- TASK TO COMPLETE
Reproduce the lines from the one holding "trolley: (696, 835)" to the end of the entries. Include both ends and change nothing.

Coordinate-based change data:
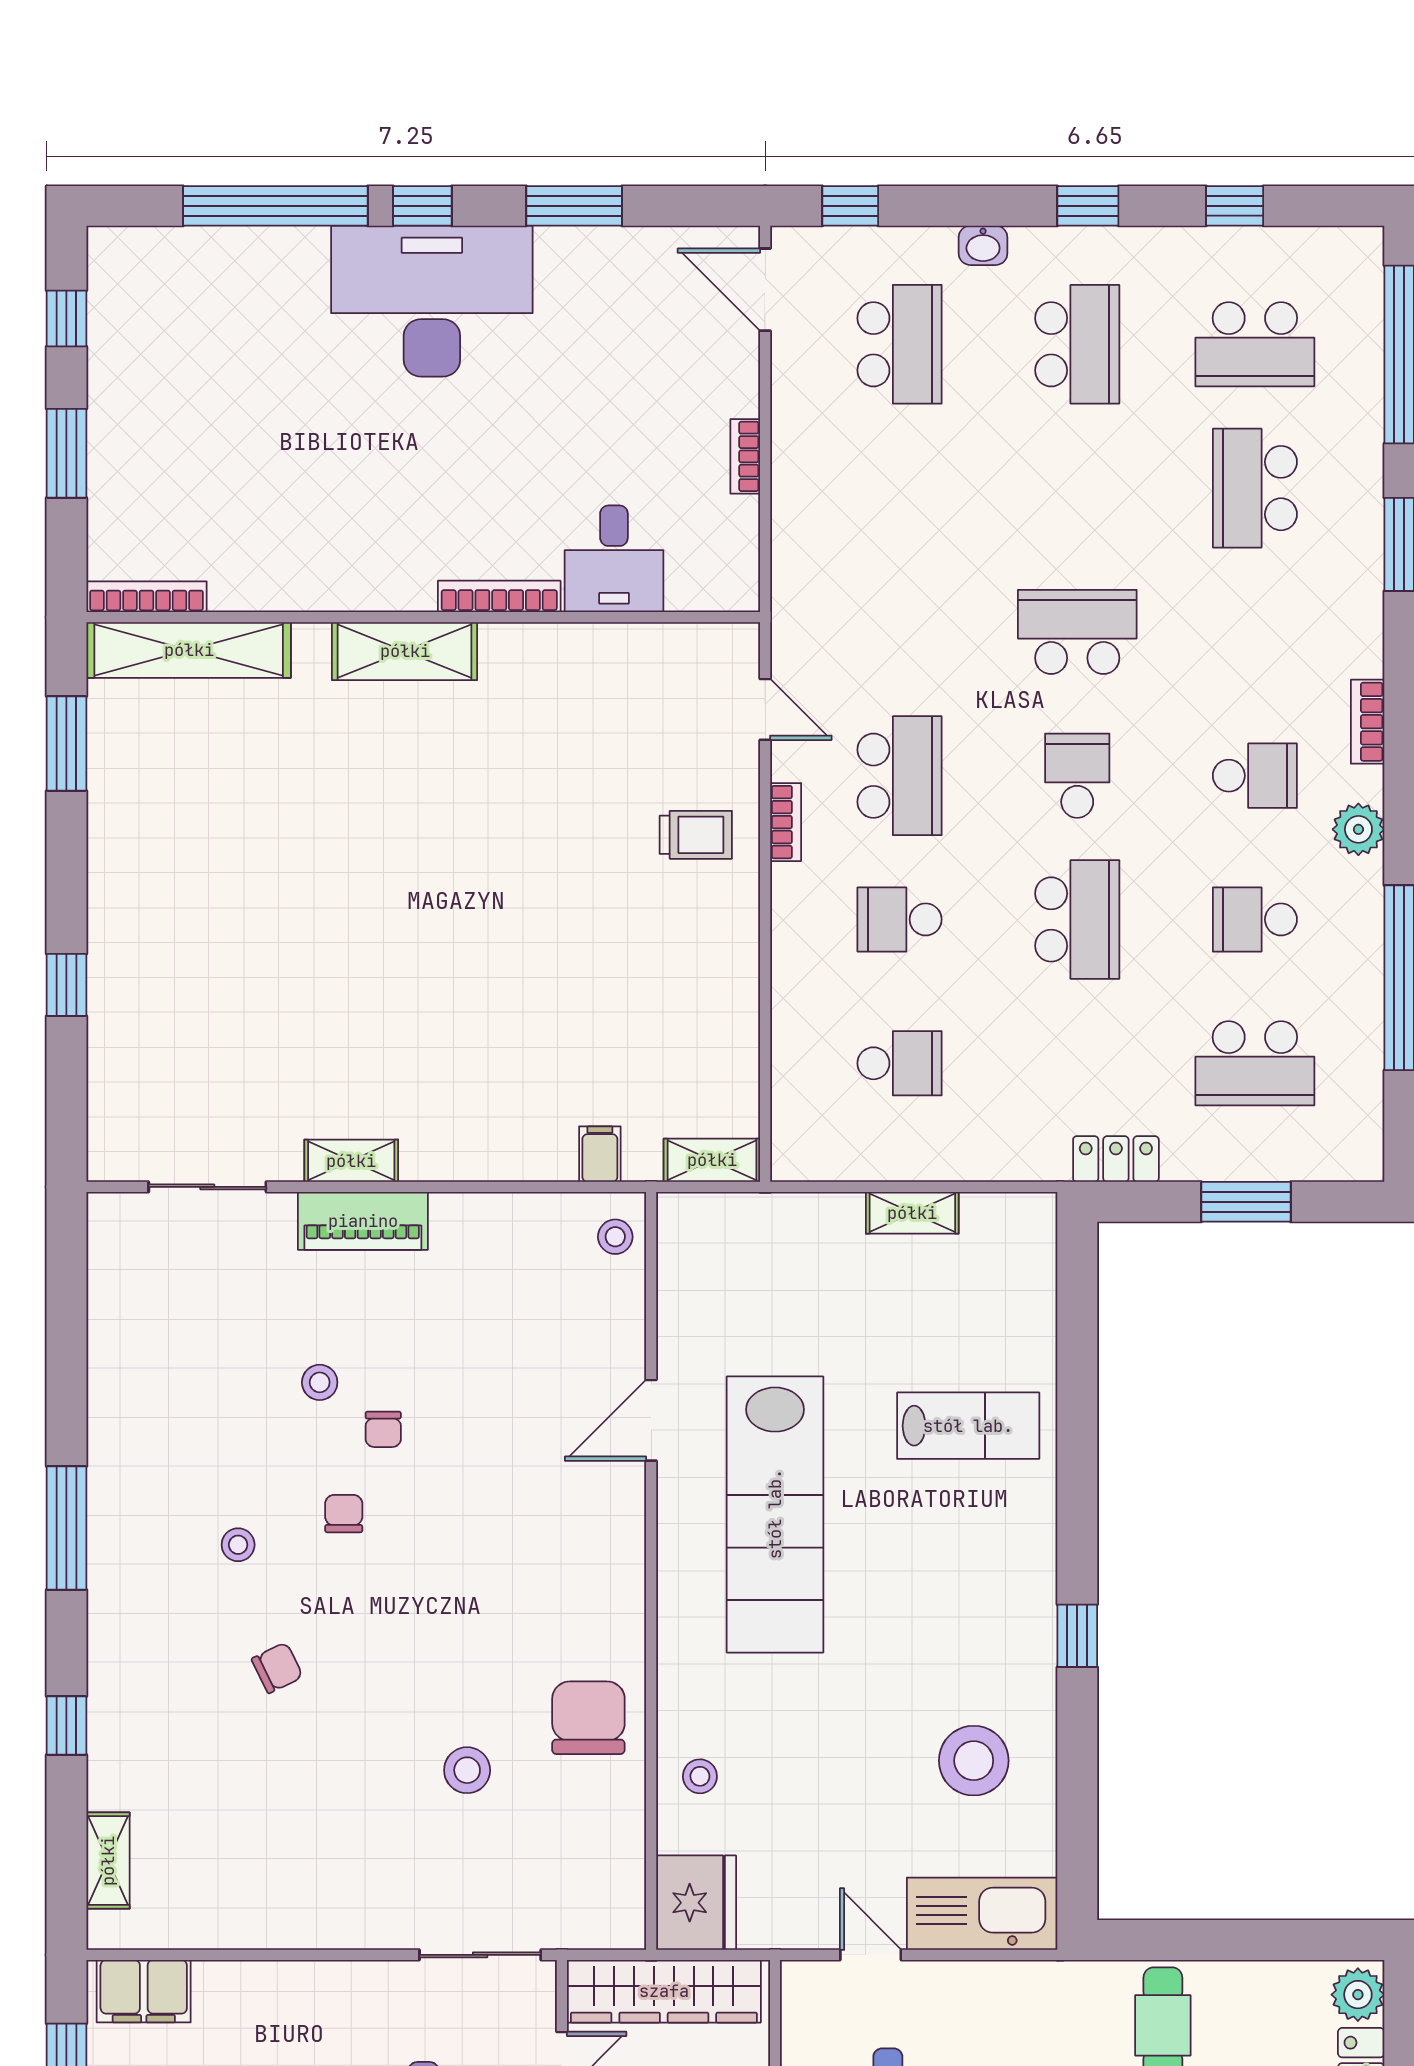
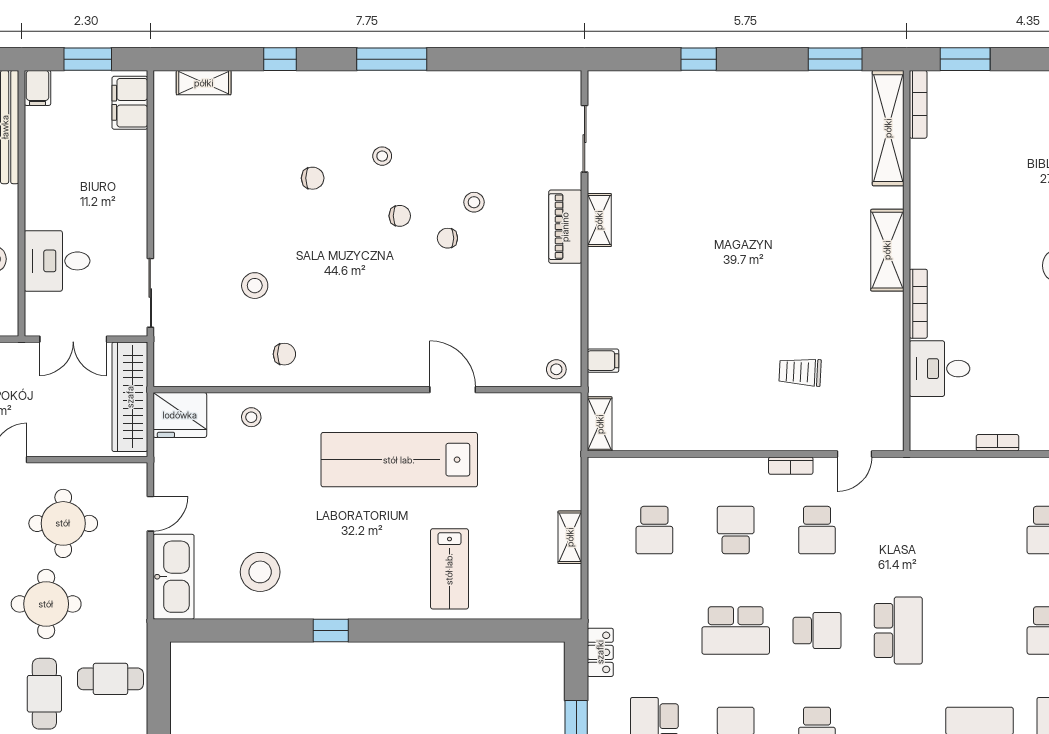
window: (66, 453) -> (965, 59), moved
school desk: (900, 776) -> (817, 530), width x0.54
trolley: (696, 835) -> (800, 372), moved, turned 93
chair: (277, 1668) -> (313, 178), turned -64
chair: (588, 1718) -> (284, 354), width x0.54, depth x0.54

- REPLY
trolley: (696, 835) -> (800, 372), moved, turned 93
chair: (277, 1668) -> (313, 178), turned -64
chair: (588, 1718) -> (284, 354), width x0.54, depth x0.54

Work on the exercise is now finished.